_Task requirements_. Transcribe the whole listing without a single picture.

_Records shown_.
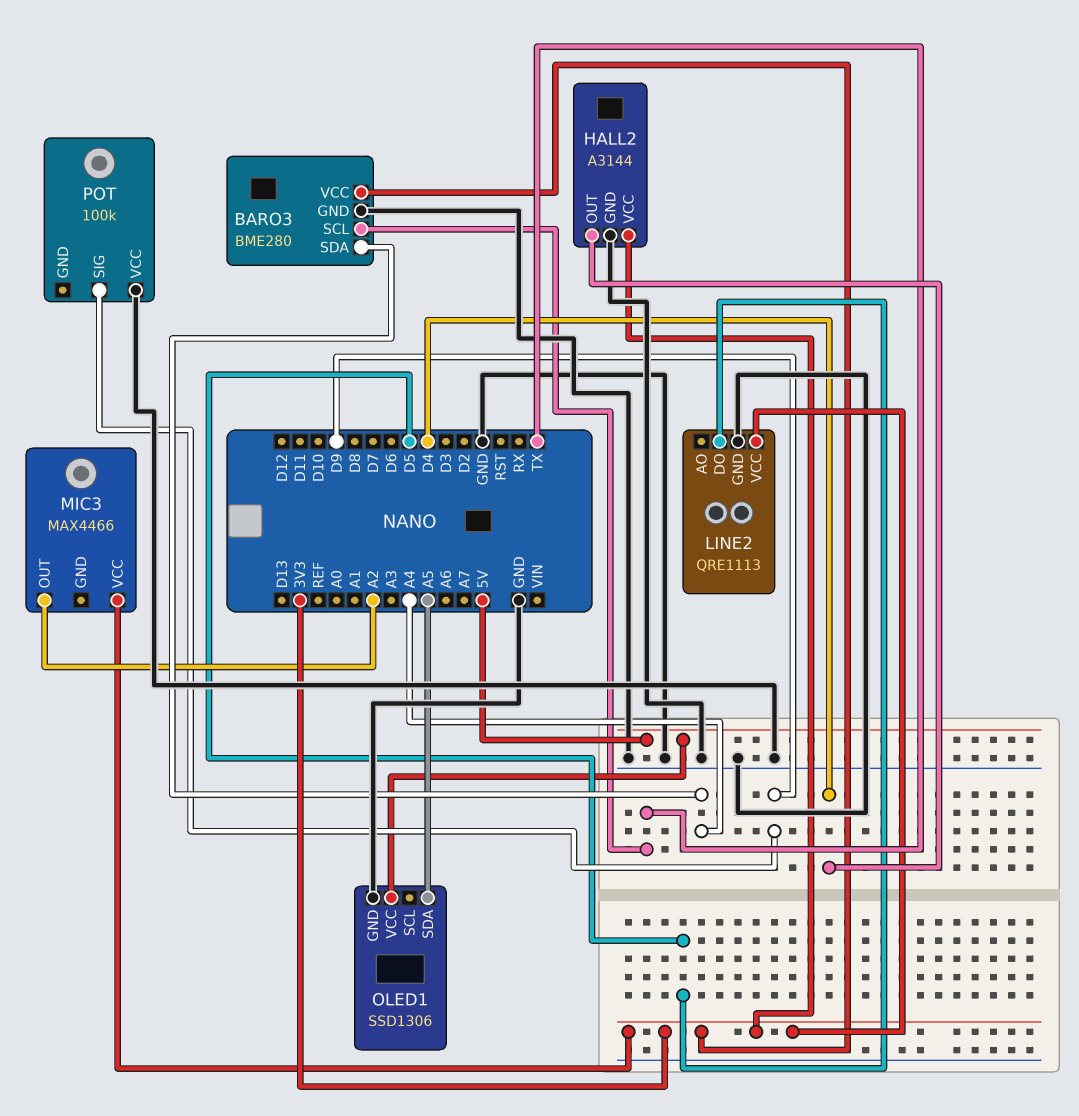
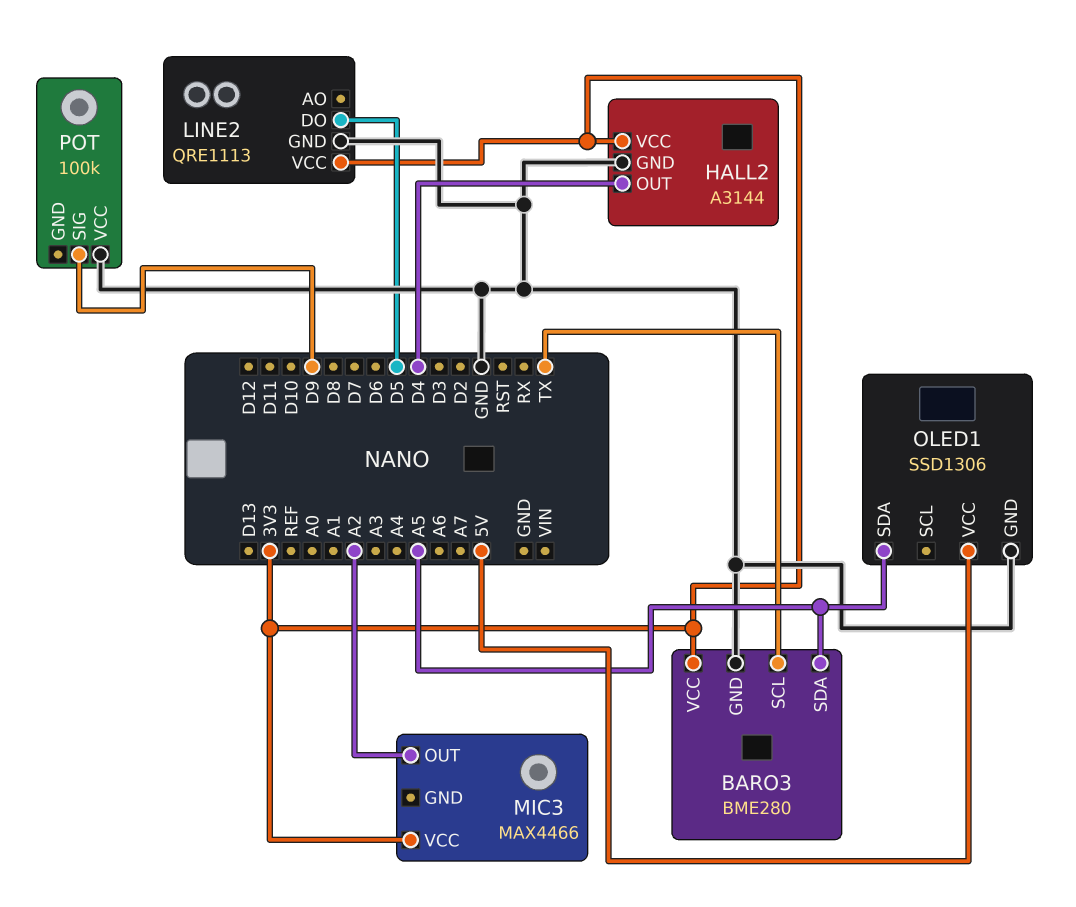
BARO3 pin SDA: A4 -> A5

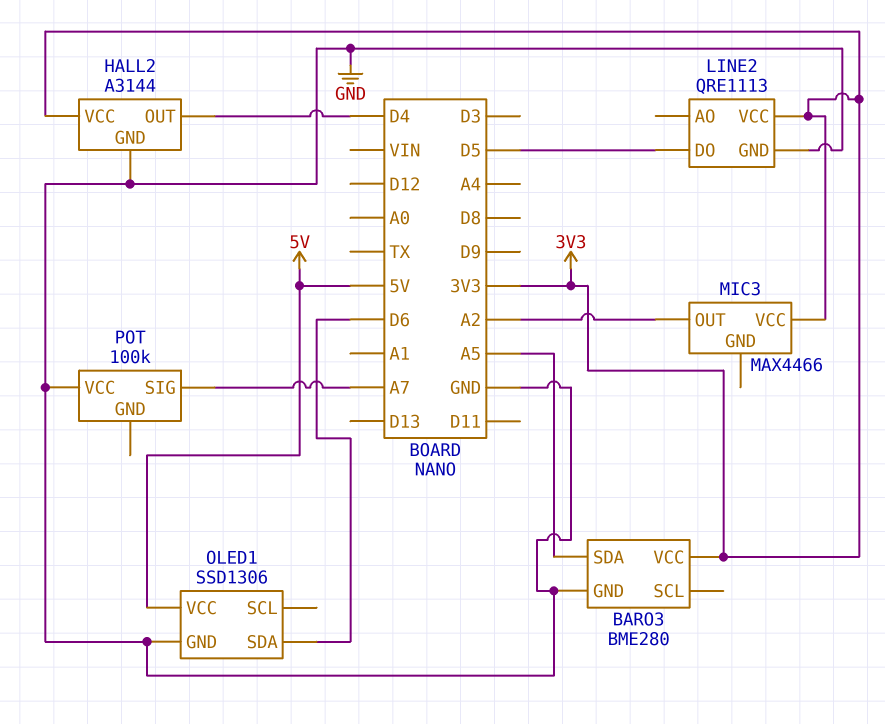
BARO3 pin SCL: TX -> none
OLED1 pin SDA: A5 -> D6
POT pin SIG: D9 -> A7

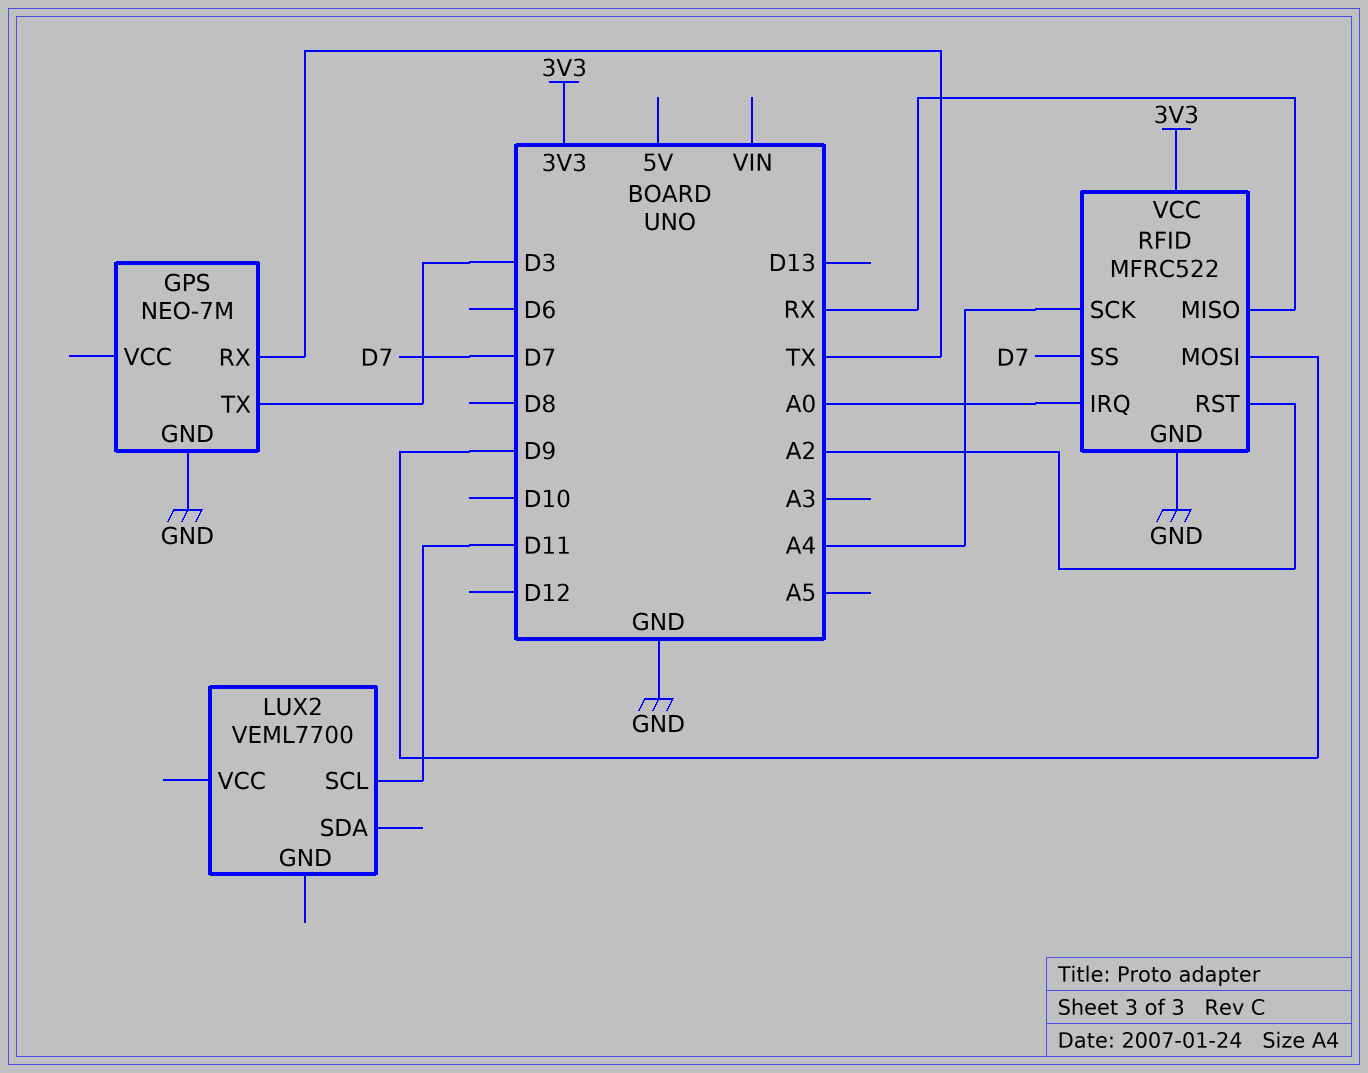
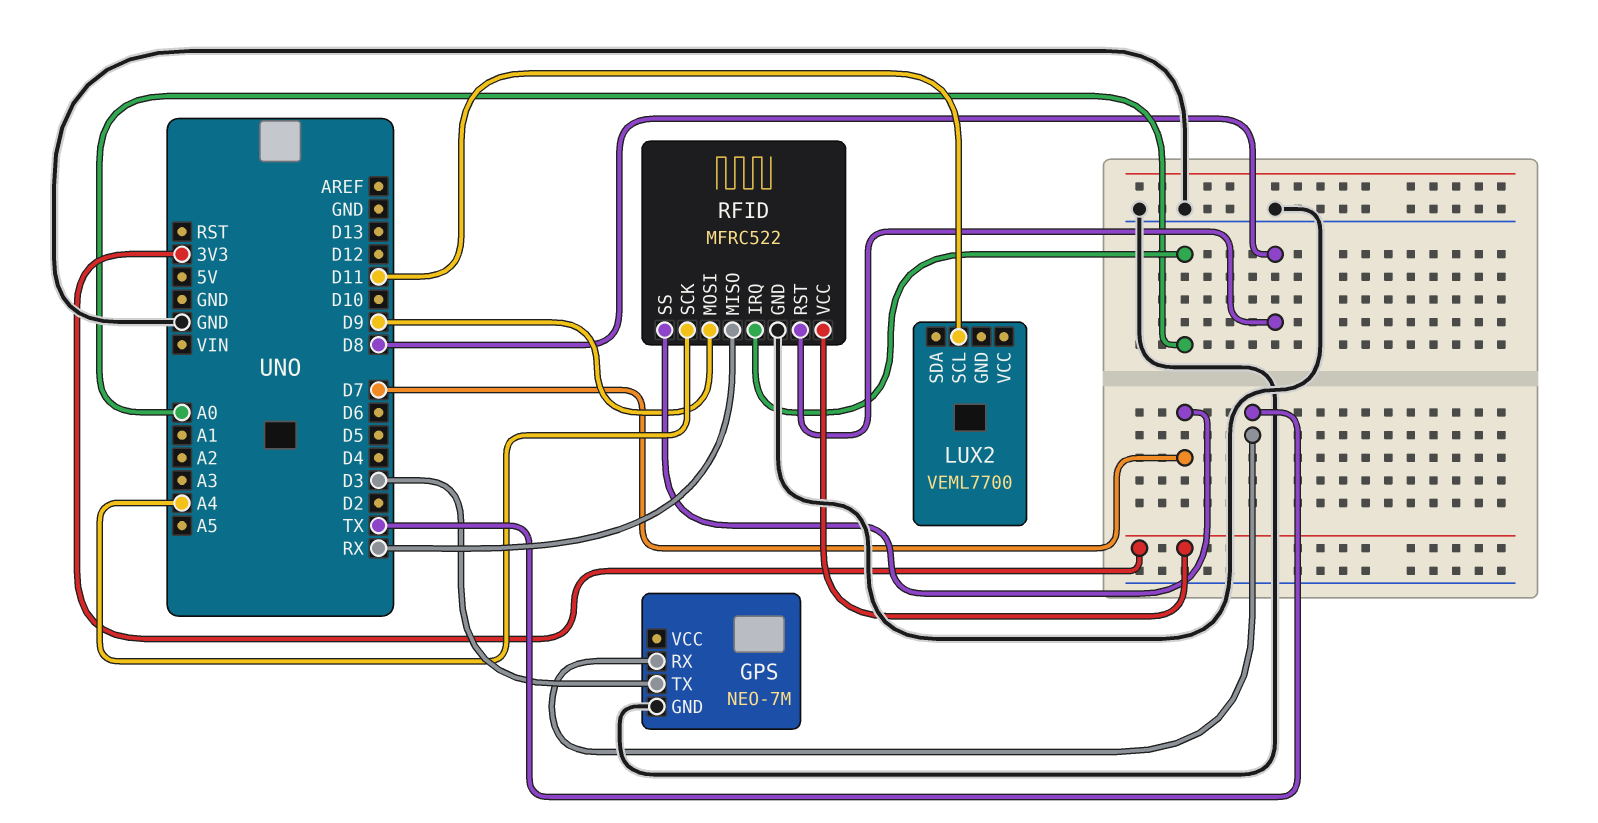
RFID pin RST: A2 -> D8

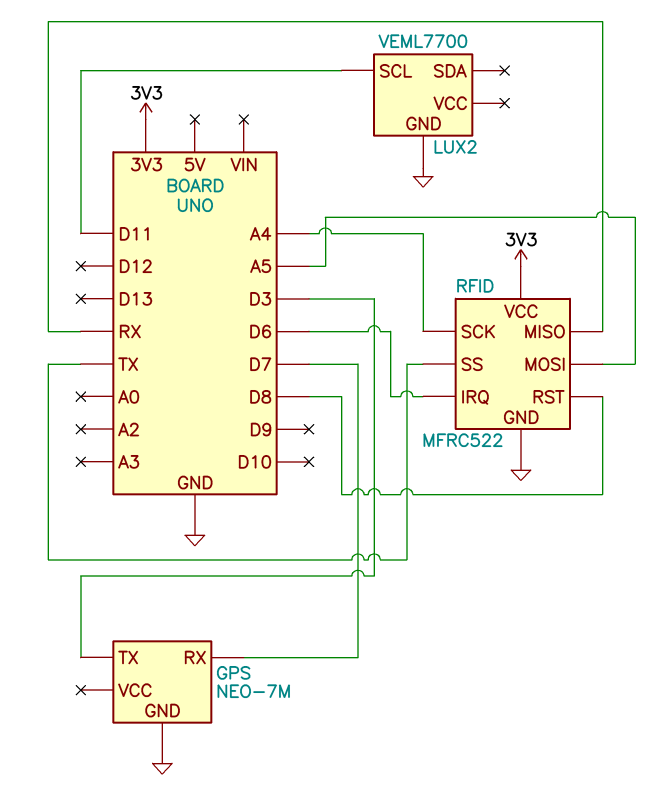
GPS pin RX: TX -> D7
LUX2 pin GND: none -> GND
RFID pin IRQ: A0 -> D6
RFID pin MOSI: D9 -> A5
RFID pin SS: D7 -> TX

_Reply to the task_.
BARO3 pin SDA: A4 -> A5

BARO3 pin SCL: TX -> none
OLED1 pin SDA: A5 -> D6
POT pin SIG: D9 -> A7

RFID pin RST: A2 -> D8

GPS pin RX: TX -> D7
LUX2 pin GND: none -> GND
RFID pin IRQ: A0 -> D6
RFID pin MOSI: D9 -> A5
RFID pin SS: D7 -> TX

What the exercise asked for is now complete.